━━ Data listing ━━

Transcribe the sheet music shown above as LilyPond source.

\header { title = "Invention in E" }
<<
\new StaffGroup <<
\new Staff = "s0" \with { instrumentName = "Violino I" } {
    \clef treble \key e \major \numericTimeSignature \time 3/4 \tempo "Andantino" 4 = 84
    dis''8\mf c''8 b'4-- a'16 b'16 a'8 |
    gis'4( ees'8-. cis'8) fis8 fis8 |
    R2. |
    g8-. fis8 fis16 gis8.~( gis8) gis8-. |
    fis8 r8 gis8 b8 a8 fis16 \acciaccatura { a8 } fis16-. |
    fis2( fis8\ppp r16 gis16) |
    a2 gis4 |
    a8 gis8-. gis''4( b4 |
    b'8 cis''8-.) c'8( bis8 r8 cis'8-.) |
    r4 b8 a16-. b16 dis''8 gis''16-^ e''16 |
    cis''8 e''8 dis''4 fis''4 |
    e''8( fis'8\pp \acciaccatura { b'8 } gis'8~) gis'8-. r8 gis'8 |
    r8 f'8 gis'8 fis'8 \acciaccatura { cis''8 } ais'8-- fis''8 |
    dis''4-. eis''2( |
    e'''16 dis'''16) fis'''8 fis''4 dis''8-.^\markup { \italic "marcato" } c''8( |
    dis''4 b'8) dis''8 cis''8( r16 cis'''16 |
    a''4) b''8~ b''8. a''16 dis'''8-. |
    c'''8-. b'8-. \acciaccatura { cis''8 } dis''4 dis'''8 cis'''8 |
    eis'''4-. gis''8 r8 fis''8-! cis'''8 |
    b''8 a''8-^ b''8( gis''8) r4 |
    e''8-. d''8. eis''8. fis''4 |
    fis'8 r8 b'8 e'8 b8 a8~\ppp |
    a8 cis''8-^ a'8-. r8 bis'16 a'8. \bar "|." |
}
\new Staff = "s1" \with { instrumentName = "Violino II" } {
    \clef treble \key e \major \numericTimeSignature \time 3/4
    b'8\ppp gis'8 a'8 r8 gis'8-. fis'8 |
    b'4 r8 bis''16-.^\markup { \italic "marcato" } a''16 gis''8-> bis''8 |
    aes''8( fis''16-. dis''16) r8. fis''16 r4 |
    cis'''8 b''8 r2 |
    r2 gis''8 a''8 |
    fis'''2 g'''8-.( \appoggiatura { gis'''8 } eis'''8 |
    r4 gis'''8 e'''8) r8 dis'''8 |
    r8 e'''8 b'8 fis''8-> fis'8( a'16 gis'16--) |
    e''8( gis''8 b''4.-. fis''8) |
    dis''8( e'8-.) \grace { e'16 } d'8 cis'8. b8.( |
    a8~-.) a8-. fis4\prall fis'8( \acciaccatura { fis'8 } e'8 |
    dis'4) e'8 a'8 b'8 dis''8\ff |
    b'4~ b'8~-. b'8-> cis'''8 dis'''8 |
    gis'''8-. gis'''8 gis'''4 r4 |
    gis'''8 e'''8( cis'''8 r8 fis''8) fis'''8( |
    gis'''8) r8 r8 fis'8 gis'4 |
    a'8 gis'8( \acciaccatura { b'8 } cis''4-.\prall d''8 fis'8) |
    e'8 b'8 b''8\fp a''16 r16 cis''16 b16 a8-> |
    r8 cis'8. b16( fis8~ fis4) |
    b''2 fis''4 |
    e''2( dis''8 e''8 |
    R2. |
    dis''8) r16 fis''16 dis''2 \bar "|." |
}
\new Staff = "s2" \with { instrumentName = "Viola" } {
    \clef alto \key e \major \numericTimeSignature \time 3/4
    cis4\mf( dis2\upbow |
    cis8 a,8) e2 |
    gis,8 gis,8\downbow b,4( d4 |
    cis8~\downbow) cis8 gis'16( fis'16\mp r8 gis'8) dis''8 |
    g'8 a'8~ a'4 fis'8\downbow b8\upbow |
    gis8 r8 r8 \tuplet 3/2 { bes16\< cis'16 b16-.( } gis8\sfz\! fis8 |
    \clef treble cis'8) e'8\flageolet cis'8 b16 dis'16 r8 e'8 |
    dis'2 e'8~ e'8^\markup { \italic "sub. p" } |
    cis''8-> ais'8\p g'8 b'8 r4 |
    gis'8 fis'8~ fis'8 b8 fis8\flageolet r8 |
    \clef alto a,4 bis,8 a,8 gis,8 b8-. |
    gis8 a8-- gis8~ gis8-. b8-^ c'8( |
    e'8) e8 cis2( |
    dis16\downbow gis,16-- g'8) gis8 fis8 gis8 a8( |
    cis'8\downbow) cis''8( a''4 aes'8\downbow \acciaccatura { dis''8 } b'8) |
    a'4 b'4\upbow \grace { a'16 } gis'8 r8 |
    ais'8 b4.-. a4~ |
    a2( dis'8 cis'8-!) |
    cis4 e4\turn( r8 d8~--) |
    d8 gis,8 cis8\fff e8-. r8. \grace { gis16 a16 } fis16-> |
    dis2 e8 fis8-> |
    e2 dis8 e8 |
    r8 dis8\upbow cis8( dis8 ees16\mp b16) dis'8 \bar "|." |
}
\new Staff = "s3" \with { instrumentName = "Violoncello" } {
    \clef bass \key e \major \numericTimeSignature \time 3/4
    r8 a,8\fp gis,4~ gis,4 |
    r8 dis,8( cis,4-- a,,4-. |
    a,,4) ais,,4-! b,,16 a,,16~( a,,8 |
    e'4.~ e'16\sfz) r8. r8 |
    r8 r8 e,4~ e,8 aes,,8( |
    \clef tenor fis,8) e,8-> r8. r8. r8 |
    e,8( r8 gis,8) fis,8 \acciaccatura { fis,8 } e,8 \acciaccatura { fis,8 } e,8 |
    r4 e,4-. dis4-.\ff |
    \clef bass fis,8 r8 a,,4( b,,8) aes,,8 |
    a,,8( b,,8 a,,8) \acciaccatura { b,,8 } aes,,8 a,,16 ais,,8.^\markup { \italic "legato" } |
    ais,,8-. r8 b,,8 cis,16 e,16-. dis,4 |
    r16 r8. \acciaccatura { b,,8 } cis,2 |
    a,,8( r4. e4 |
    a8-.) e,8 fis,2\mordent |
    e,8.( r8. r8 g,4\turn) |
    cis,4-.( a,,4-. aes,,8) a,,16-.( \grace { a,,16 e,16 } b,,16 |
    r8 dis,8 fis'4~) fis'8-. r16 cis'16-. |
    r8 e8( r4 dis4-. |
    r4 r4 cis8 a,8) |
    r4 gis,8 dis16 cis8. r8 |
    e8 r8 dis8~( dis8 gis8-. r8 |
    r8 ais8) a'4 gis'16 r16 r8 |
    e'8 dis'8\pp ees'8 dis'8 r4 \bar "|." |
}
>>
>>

━━━

**Exercise goal:**
State how many lines of the material contain the string "time", treating uppercase and lowercase as distinct, and reply with only the number.

**Exercise solution:**
4